--- Requirement ---
Your task is to repeat the data exactly, every line of it.

═════ Material provided

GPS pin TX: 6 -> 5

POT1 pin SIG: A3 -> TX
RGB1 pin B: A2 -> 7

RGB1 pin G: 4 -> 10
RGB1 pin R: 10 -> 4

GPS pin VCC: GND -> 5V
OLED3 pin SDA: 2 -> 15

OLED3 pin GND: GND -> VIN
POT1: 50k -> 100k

══════════

--- Task solution ---
GPS pin TX: 6 -> 5

POT1 pin SIG: A3 -> TX
RGB1 pin B: A2 -> 7

RGB1 pin G: 4 -> 10
RGB1 pin R: 10 -> 4

GPS pin VCC: GND -> 5V
OLED3 pin SDA: 2 -> 15

OLED3 pin GND: GND -> VIN
POT1: 50k -> 100k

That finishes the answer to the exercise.